(Before and after image sets)
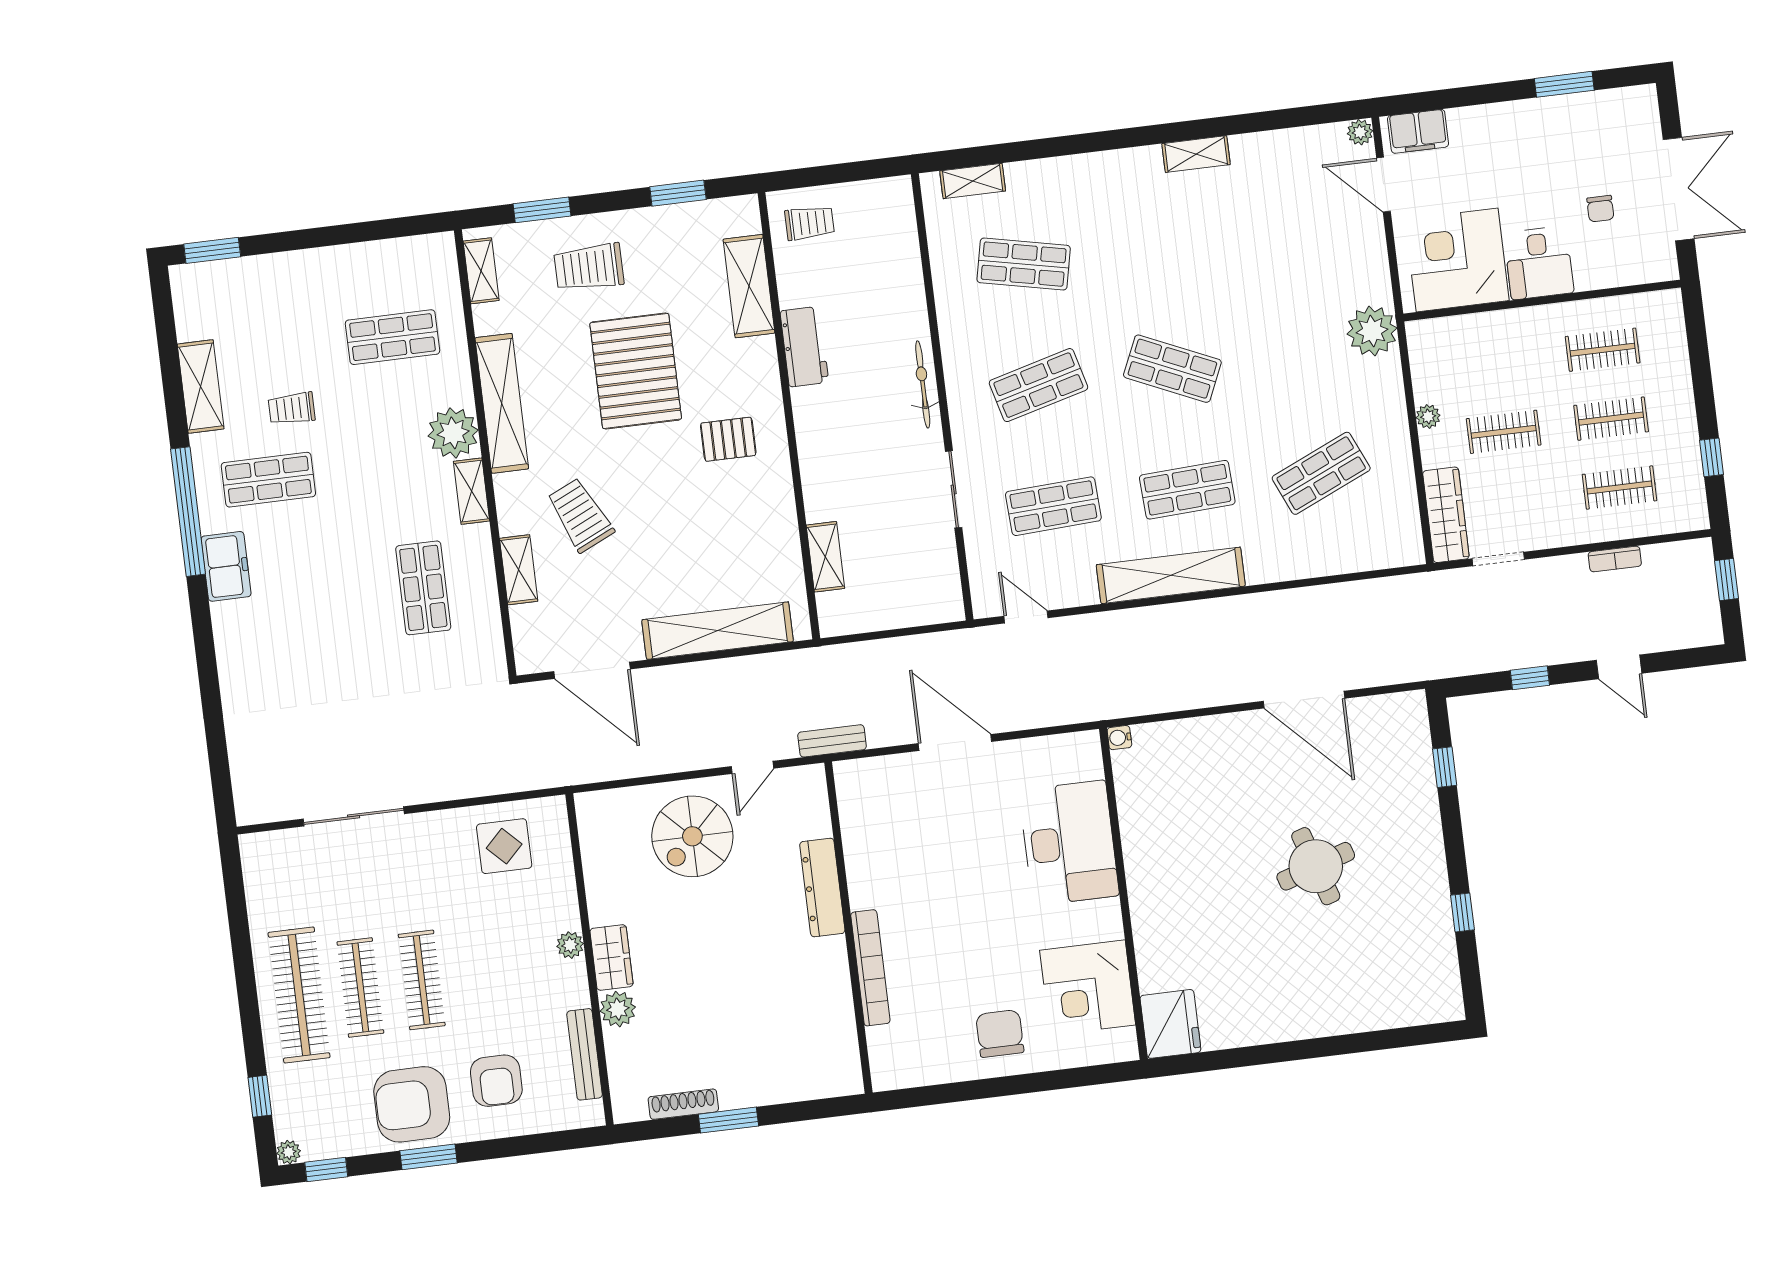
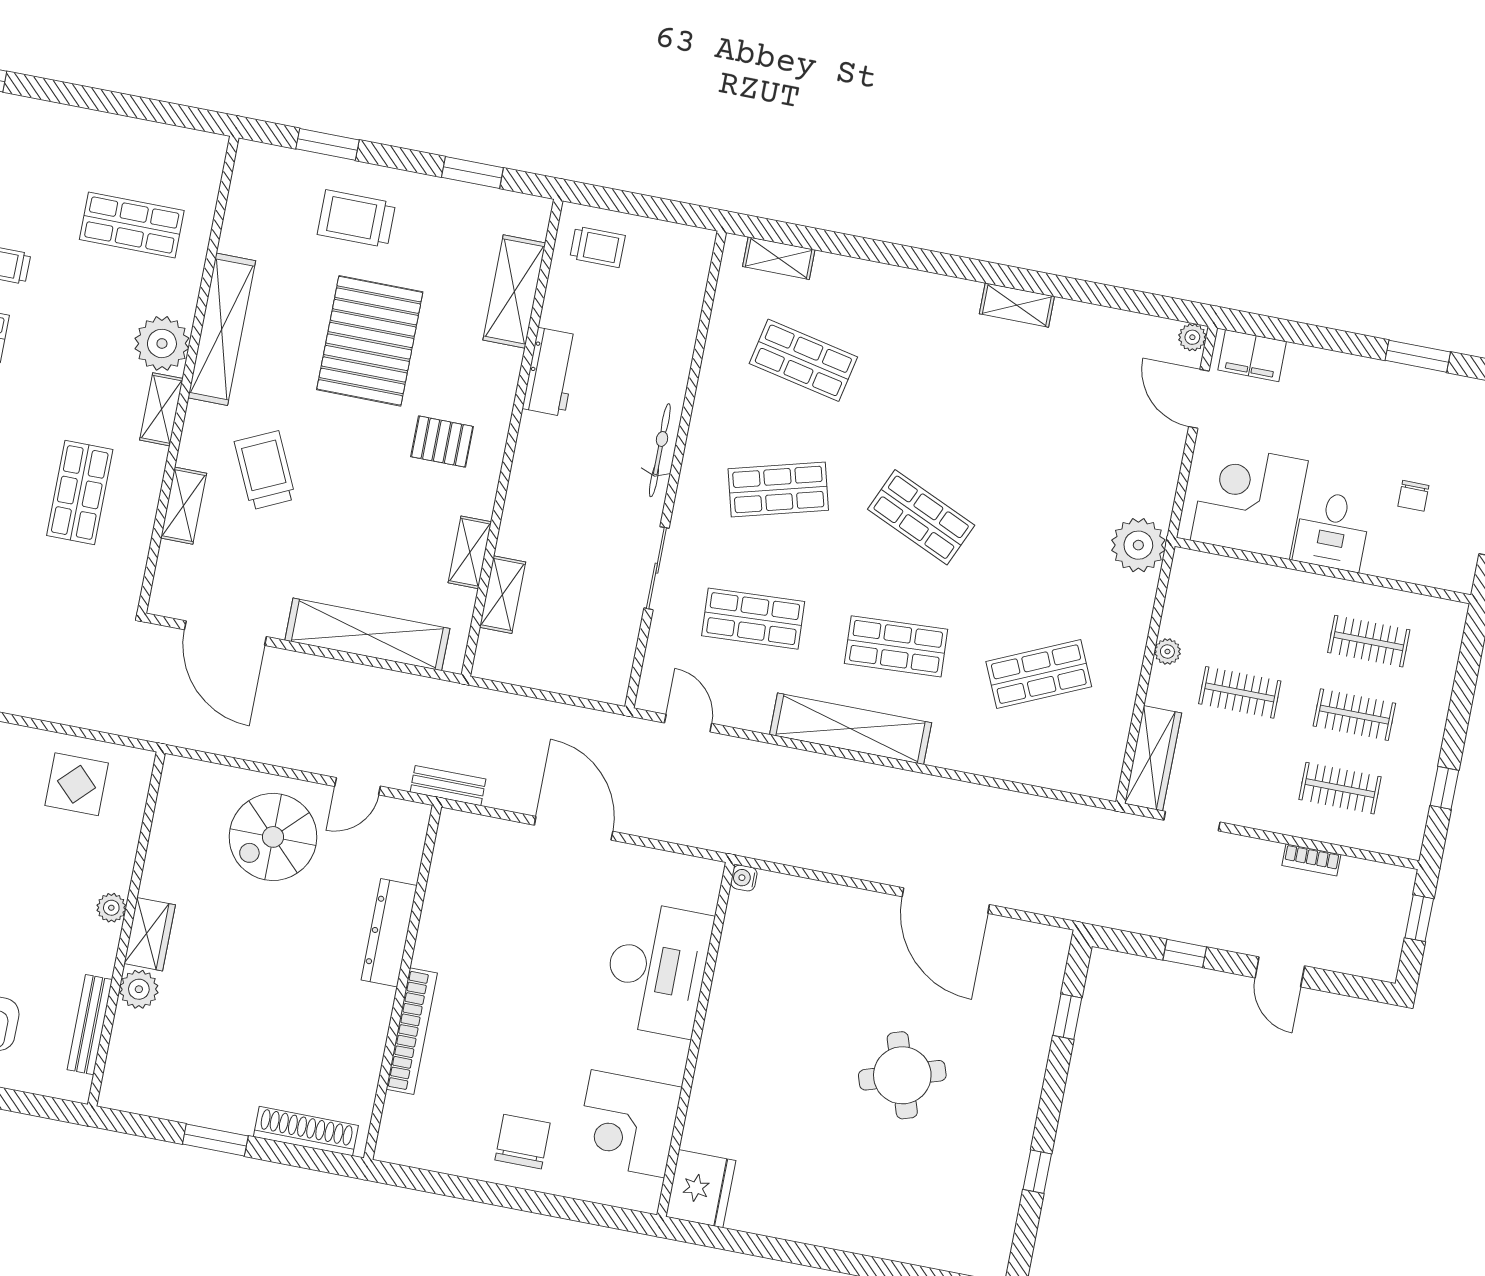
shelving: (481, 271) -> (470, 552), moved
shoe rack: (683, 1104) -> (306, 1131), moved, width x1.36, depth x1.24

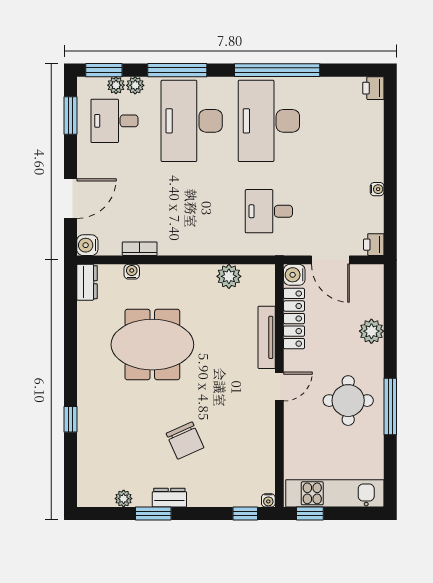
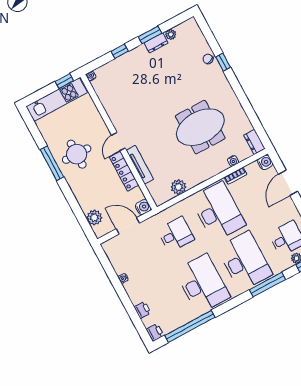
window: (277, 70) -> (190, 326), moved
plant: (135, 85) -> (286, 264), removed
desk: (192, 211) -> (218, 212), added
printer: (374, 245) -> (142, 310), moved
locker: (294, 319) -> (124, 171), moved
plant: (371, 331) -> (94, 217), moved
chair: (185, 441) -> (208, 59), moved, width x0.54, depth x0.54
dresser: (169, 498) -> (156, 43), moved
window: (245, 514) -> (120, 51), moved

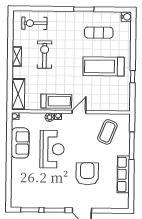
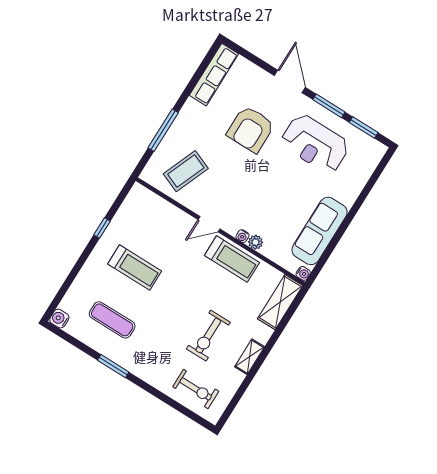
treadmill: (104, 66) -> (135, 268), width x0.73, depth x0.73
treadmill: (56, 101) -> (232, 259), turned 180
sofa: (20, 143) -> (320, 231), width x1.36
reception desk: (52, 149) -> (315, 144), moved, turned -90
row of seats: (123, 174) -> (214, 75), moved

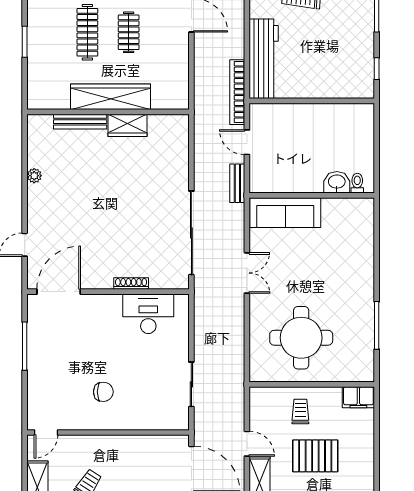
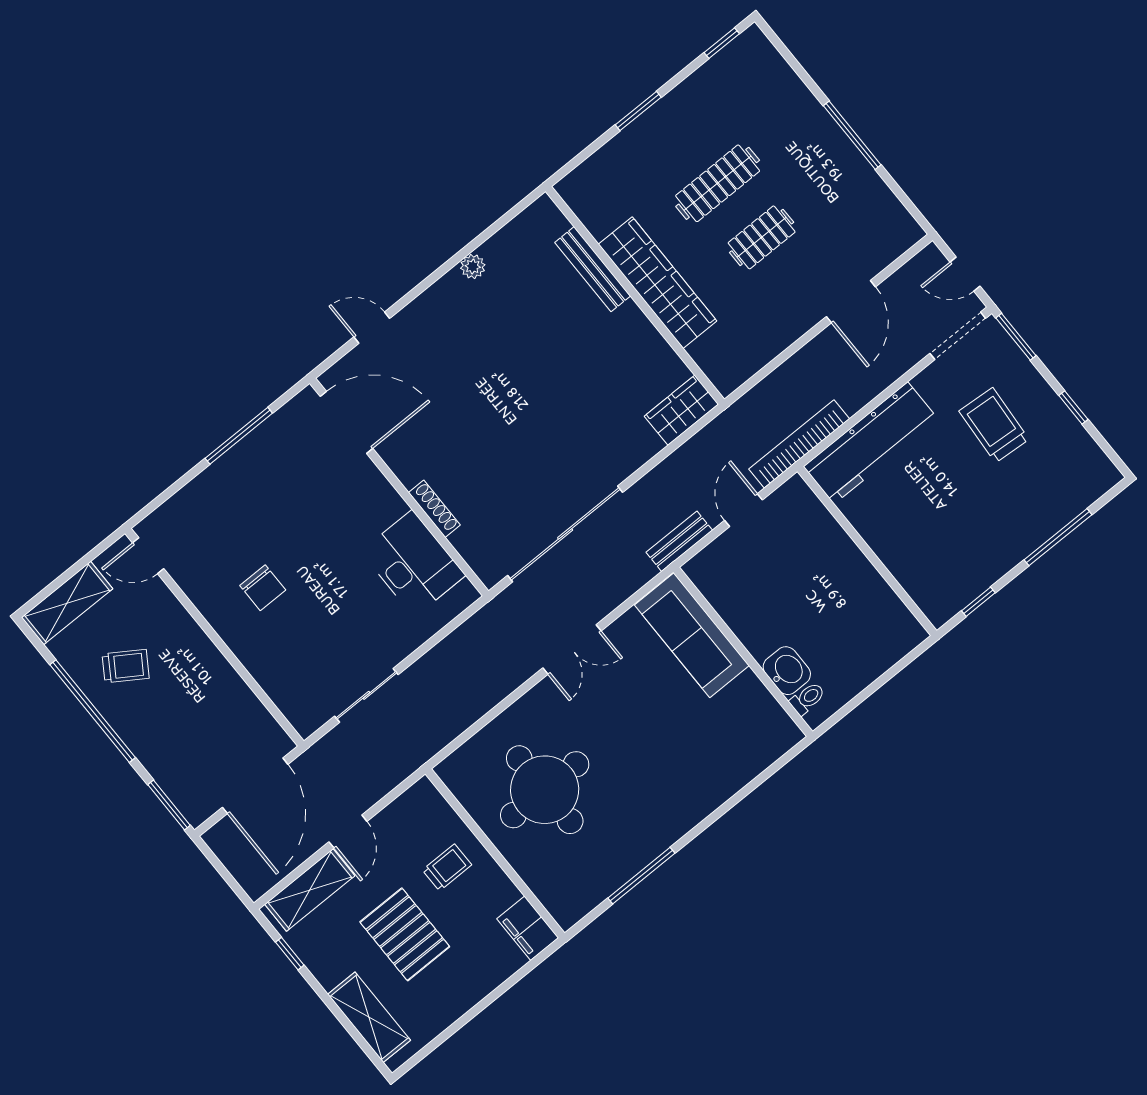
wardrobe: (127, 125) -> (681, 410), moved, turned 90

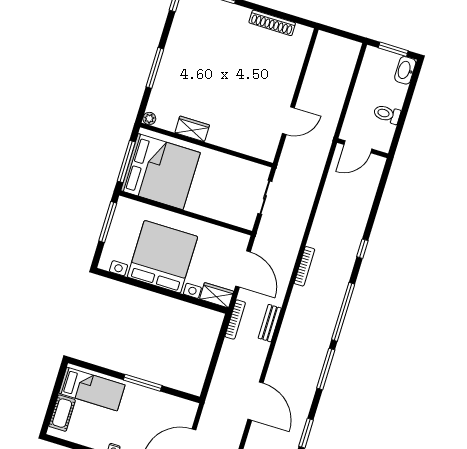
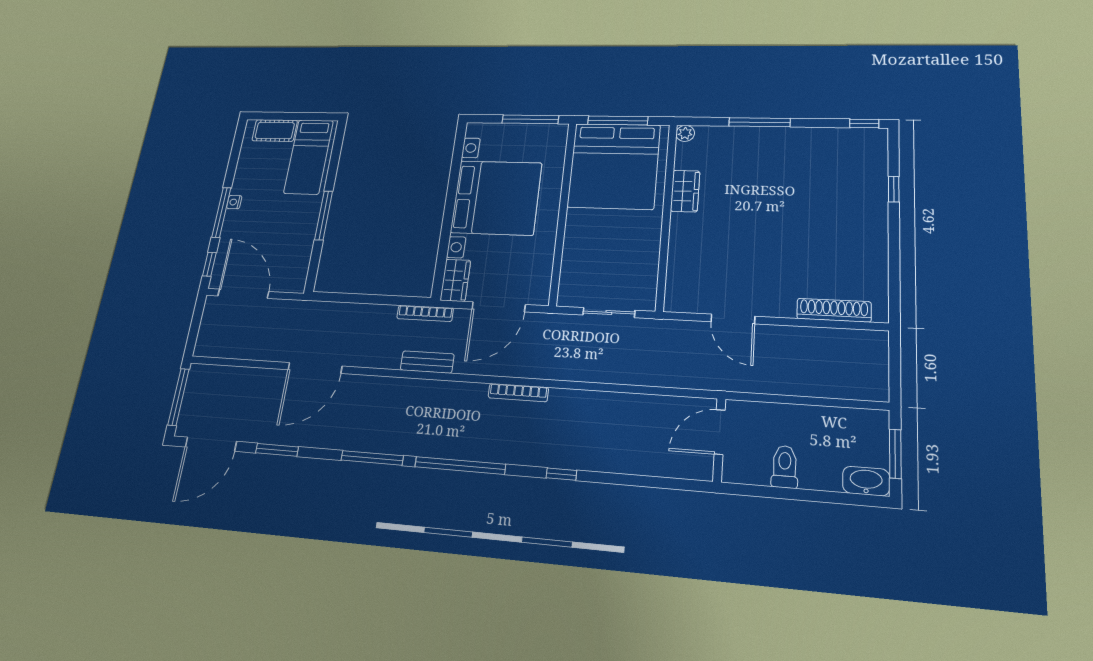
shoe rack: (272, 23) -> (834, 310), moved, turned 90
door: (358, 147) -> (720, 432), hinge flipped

▶ [What to do]: From the line with "sofa: (20, 143) -> (320, 231), width x1.36" to the final line of the entries above, reproduce each line exactly and nothing else; the pictures stay out.

▶ [Task result]:
sofa: (20, 143) -> (320, 231), width x1.36
reception desk: (52, 149) -> (315, 144), moved, turned -90
row of seats: (123, 174) -> (214, 75), moved

wardrobe: (127, 125) -> (681, 410), moved, turned 90

shoe rack: (272, 23) -> (834, 310), moved, turned 90
door: (358, 147) -> (720, 432), hinge flipped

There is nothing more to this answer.